## To be done
Convert the listing, from its beginning through the line that contains "Ulrich (828, 965)", into a two-column CSV with the columns item and location. Each entry gets one row, with its text under item and its answer under location, each in a single quoted field with line breaks replaced by spaces.

## Dataset records

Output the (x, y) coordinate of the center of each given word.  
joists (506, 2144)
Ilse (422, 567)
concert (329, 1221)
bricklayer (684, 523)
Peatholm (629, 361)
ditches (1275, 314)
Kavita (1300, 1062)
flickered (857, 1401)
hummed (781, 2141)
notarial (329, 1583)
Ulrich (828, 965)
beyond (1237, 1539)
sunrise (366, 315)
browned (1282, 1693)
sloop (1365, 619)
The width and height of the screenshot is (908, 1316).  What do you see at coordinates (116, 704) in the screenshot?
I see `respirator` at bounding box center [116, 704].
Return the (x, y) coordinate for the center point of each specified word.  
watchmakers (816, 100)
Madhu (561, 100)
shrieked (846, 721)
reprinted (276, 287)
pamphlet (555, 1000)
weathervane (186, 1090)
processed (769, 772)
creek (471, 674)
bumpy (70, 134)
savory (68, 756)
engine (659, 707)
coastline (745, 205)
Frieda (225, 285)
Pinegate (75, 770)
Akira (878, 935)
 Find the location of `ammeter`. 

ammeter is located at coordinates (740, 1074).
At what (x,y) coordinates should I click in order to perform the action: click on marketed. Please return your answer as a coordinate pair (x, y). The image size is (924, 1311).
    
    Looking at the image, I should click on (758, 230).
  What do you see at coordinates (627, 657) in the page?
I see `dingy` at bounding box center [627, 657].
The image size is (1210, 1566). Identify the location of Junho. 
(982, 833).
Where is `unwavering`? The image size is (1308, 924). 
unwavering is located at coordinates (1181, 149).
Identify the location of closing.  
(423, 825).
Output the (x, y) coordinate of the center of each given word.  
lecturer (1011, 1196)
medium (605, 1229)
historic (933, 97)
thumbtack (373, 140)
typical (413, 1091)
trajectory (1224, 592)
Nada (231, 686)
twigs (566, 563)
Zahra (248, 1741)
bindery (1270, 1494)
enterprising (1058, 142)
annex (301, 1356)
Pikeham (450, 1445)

## The solution
item,location
"Output the (x, y) coordinate of the center of each given word. joists","(506, 2144)"
"Ilse","(422, 567)"
"concert","(329, 1221)"
"bricklayer","(684, 523)"
"Peatholm","(629, 361)"
"ditches","(1275, 314)"
"Kavita","(1300, 1062)"
"flickered","(857, 1401)"
"hummed","(781, 2141)"
"notarial","(329, 1583)"
"Ulrich","(828, 965)"